• Assignment:
Two lines in the data below mark the range: the one with "grey plate A2:C2" and the one with "orange brick G7:G8 level 2 -> none". Return both, along with every line between them, exactly.

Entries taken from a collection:
_ _ _ _ _

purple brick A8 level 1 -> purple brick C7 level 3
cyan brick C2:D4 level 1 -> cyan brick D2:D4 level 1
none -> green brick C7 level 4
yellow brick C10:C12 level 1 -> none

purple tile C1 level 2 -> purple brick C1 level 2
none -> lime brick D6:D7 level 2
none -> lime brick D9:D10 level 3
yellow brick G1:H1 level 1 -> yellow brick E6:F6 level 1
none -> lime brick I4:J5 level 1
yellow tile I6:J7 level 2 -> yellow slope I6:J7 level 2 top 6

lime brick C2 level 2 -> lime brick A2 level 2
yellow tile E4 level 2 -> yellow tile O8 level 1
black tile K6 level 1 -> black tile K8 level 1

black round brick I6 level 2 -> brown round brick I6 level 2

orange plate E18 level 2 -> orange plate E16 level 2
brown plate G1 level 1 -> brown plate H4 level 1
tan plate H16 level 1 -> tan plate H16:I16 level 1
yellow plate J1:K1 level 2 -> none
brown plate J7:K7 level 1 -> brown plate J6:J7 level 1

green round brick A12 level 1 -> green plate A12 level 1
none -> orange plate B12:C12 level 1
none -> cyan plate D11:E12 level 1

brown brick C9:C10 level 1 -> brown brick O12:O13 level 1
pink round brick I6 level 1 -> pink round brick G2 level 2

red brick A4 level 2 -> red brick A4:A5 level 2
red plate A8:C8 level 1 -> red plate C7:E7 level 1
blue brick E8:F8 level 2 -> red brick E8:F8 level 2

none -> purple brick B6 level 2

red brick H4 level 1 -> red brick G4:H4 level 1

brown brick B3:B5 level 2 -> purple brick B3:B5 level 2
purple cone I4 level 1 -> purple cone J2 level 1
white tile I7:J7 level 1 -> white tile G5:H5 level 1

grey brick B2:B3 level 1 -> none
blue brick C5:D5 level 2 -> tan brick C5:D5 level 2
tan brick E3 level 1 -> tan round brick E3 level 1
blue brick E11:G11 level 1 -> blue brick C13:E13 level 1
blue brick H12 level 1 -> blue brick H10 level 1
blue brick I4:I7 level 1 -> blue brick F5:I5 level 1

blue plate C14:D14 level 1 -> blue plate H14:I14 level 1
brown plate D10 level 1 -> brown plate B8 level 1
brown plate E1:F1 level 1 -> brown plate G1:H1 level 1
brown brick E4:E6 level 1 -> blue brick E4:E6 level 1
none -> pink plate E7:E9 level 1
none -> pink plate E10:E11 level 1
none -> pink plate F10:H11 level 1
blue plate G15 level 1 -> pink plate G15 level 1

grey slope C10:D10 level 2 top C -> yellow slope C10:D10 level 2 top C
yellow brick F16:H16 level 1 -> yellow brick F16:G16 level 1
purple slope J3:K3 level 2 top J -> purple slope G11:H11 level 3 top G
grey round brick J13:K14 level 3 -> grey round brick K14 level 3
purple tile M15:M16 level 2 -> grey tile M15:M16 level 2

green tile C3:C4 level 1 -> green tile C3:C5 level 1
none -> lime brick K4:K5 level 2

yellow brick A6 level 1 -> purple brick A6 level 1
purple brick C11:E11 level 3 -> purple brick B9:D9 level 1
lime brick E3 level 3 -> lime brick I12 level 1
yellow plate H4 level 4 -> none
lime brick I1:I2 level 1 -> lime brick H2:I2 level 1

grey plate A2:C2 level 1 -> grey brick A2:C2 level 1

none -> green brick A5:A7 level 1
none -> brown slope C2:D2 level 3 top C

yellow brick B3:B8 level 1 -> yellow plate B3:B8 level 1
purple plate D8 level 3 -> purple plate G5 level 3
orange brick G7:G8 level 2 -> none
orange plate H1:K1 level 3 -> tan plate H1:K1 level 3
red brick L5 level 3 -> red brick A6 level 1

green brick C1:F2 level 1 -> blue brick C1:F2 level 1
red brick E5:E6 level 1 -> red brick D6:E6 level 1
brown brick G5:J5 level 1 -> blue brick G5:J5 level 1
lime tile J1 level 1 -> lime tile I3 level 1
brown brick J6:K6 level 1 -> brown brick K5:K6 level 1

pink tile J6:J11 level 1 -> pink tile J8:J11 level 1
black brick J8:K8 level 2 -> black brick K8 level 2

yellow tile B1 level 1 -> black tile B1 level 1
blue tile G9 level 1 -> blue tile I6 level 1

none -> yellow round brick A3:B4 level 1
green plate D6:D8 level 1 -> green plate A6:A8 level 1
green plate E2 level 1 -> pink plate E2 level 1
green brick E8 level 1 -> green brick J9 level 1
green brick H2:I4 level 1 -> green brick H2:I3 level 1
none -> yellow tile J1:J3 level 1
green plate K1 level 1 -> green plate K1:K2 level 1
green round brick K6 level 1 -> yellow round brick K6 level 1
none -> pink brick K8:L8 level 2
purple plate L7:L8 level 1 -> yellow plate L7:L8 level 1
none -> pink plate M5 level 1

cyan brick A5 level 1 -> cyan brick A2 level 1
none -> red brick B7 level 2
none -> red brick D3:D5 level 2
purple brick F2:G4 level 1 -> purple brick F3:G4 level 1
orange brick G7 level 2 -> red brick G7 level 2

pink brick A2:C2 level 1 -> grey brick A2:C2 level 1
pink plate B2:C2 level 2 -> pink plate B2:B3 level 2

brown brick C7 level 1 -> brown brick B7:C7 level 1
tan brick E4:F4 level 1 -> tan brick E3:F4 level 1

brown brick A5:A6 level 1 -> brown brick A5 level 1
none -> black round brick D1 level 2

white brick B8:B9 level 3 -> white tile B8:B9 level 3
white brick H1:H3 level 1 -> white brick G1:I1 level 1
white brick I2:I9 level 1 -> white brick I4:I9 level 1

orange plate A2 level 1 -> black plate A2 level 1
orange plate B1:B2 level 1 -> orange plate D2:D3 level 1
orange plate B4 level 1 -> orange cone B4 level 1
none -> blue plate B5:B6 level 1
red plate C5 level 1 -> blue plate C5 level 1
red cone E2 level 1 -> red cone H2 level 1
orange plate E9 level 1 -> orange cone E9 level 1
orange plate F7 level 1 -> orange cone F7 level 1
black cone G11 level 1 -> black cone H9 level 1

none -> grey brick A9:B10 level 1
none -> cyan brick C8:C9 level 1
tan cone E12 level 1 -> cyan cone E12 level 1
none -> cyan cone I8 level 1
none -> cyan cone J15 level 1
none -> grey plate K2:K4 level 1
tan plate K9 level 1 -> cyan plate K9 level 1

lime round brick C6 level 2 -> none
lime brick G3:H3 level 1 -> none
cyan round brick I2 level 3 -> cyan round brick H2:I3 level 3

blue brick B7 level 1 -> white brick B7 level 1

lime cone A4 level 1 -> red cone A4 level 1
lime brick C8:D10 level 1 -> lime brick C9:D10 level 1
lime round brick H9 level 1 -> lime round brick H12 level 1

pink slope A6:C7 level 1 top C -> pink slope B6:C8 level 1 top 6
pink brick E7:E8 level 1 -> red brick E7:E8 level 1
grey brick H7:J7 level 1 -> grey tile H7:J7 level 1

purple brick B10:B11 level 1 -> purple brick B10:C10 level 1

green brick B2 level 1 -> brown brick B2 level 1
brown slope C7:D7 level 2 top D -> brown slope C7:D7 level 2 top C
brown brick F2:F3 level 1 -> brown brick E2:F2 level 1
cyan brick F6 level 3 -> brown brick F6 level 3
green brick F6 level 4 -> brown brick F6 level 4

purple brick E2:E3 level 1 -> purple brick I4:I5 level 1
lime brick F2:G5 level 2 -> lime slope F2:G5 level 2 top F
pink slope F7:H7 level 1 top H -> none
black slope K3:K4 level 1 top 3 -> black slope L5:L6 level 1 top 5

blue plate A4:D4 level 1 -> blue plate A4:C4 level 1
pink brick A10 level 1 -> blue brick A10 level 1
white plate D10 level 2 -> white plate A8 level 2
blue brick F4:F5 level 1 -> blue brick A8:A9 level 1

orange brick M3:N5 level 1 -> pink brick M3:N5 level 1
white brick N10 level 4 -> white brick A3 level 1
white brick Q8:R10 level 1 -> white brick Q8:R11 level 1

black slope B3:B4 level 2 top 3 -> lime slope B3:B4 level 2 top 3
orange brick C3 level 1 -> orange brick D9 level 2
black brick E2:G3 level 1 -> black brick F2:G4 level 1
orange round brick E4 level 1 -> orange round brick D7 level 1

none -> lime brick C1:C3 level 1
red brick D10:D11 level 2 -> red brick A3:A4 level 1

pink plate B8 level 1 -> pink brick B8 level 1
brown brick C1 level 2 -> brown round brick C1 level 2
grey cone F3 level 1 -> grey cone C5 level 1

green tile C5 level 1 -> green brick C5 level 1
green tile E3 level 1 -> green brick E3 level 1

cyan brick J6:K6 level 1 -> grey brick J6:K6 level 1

_ _ _ _ _

• Answer below:
grey plate A2:C2 level 1 -> grey brick A2:C2 level 1

none -> green brick A5:A7 level 1
none -> brown slope C2:D2 level 3 top C

yellow brick B3:B8 level 1 -> yellow plate B3:B8 level 1
purple plate D8 level 3 -> purple plate G5 level 3
orange brick G7:G8 level 2 -> none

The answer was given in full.